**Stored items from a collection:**
┄┄┄┄┄┄┄┄┄┄

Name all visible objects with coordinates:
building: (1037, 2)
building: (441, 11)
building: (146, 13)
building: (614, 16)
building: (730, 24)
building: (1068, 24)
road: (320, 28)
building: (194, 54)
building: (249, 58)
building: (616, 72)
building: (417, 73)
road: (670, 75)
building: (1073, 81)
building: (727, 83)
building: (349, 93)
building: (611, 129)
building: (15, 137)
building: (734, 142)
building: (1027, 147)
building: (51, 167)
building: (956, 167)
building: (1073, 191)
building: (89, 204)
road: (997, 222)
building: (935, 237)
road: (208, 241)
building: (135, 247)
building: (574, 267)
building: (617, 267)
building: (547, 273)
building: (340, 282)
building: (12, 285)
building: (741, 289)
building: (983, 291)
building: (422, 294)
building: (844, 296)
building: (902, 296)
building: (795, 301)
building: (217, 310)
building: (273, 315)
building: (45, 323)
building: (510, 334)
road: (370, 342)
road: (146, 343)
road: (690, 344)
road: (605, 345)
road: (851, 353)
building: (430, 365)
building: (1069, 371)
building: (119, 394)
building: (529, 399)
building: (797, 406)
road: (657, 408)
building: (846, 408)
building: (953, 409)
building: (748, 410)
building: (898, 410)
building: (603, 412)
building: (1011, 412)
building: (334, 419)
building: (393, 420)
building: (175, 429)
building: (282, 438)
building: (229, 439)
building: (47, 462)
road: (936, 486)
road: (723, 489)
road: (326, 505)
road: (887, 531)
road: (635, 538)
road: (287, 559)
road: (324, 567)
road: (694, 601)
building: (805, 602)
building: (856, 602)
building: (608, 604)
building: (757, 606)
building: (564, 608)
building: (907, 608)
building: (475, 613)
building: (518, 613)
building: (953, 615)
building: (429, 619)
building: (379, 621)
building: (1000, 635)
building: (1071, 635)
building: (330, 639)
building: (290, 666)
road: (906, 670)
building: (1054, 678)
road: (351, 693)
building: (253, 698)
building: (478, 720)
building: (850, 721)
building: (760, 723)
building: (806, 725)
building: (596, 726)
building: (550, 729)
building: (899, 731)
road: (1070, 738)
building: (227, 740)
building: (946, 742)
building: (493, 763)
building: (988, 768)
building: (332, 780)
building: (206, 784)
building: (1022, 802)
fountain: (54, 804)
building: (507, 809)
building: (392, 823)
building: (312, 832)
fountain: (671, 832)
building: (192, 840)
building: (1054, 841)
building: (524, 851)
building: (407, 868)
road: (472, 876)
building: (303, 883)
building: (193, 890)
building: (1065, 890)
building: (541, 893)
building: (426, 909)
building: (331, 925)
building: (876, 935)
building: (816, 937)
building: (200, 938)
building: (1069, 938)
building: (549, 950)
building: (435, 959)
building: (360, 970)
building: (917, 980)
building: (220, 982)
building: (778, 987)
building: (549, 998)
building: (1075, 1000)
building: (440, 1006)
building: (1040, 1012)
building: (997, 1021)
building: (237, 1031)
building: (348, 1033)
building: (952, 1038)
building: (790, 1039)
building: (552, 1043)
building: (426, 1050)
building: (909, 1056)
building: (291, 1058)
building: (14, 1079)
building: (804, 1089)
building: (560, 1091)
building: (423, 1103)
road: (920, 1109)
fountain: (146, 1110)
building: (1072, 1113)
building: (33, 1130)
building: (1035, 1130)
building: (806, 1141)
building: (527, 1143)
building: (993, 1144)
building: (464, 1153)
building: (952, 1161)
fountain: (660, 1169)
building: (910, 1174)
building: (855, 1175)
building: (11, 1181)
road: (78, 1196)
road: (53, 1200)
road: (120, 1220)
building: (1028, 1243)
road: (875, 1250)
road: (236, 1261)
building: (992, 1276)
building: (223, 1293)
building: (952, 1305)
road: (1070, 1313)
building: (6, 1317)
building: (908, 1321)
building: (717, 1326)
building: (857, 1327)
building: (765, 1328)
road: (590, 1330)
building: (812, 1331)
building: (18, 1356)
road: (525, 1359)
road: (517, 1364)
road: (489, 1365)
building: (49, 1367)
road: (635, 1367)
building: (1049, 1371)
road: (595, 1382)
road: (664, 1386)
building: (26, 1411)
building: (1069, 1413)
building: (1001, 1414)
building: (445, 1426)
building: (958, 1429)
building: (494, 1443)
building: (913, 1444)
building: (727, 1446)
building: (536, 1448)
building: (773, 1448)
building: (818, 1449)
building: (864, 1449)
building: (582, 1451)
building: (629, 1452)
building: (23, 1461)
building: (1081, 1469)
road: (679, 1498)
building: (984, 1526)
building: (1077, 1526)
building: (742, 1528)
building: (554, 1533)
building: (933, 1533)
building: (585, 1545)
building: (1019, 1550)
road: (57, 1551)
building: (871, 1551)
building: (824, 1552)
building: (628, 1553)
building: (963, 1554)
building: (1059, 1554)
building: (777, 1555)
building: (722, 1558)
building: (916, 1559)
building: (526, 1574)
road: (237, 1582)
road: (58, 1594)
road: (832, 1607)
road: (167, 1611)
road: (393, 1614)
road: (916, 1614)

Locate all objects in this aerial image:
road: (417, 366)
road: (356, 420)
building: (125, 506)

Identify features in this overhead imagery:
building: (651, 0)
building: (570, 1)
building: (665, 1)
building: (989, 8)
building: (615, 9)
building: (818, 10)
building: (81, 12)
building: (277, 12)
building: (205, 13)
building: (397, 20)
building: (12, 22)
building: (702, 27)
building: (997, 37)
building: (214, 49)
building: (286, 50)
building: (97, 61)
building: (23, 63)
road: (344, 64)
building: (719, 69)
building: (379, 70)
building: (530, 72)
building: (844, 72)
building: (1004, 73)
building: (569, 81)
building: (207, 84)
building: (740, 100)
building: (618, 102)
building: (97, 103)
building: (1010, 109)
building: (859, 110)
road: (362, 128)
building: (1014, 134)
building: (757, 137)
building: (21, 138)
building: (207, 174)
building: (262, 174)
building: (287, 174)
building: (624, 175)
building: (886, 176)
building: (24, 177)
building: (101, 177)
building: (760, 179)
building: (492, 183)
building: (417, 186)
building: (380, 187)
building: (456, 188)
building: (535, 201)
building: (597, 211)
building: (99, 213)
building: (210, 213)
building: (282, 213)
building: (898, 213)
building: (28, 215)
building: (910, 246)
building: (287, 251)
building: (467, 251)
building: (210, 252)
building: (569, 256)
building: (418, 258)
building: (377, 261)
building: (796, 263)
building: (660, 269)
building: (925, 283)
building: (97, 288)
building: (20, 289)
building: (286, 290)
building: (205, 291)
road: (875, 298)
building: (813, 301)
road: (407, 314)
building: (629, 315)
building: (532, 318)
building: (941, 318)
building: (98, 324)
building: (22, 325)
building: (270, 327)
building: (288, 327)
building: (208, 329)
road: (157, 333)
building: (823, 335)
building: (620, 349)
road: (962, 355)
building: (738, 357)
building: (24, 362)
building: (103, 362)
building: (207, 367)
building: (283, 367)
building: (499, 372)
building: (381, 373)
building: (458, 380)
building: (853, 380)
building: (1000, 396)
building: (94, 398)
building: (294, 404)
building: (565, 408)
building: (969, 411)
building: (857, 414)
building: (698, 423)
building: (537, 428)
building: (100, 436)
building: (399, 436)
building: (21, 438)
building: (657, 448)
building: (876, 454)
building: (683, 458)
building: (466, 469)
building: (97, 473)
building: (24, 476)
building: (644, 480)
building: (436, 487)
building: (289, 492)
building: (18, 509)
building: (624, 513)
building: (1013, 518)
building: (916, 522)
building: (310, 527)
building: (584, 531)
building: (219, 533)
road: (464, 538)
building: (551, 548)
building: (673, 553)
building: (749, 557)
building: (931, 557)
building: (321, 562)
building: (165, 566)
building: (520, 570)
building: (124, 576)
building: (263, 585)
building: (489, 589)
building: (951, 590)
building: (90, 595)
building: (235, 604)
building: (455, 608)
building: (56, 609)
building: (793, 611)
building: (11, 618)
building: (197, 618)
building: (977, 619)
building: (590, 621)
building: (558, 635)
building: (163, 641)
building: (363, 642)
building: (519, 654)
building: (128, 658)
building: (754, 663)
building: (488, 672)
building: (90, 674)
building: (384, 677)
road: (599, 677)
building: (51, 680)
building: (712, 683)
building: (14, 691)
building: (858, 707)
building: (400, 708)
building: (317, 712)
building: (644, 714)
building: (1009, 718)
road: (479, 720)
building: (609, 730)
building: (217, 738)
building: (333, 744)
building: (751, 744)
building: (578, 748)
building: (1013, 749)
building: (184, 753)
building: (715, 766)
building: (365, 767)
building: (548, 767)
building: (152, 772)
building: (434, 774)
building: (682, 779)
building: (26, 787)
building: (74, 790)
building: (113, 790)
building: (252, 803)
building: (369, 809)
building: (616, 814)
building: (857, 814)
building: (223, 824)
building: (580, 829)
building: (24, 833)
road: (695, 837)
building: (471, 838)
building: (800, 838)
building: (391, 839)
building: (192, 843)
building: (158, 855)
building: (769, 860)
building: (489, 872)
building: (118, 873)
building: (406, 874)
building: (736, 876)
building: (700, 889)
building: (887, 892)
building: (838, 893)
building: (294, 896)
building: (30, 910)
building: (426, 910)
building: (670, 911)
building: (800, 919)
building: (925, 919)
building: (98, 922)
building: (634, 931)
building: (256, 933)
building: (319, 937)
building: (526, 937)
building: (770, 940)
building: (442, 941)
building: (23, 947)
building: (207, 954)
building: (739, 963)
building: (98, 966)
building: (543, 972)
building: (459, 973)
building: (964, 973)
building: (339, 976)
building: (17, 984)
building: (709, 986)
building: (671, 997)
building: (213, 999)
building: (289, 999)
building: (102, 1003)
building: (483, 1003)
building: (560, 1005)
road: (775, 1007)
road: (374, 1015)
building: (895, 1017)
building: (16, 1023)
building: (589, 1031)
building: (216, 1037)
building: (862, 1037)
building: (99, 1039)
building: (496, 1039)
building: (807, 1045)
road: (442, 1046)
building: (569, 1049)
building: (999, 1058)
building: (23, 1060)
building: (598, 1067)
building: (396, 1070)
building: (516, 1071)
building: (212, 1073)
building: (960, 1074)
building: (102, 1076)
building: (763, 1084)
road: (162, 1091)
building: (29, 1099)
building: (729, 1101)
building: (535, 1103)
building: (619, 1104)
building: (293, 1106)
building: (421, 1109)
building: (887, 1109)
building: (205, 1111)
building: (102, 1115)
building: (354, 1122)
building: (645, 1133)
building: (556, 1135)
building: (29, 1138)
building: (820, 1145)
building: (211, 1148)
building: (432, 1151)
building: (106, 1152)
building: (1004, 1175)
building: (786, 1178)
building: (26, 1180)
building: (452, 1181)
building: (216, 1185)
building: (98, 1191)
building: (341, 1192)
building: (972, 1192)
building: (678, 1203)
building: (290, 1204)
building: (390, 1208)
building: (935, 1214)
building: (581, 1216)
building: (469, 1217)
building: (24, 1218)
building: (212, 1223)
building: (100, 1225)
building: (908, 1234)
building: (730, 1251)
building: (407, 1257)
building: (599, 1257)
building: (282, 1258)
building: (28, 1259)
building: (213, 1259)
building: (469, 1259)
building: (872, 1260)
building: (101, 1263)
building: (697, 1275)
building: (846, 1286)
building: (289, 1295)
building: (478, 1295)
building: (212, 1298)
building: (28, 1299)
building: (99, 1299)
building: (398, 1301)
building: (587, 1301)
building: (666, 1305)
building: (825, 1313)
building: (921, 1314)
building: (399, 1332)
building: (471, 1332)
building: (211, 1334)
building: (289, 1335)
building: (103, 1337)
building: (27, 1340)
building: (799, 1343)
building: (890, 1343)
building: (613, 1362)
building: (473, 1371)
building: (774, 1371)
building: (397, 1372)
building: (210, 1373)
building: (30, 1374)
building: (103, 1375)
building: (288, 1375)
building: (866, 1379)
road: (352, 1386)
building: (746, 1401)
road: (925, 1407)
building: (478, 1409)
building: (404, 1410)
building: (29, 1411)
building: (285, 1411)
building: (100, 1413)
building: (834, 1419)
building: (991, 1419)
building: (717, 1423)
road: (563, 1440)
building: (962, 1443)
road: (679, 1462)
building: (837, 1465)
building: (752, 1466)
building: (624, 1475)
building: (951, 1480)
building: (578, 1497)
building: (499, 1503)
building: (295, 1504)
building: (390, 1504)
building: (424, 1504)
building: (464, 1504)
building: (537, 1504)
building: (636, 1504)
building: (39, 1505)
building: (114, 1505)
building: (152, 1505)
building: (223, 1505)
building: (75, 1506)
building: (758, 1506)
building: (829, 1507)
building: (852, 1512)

┄┄┄┄┄┄┄┄┄┄

**What you have to do:** Among these entries, how many lines include the string "objects"? Reply with the number by itself.

**Result:** 2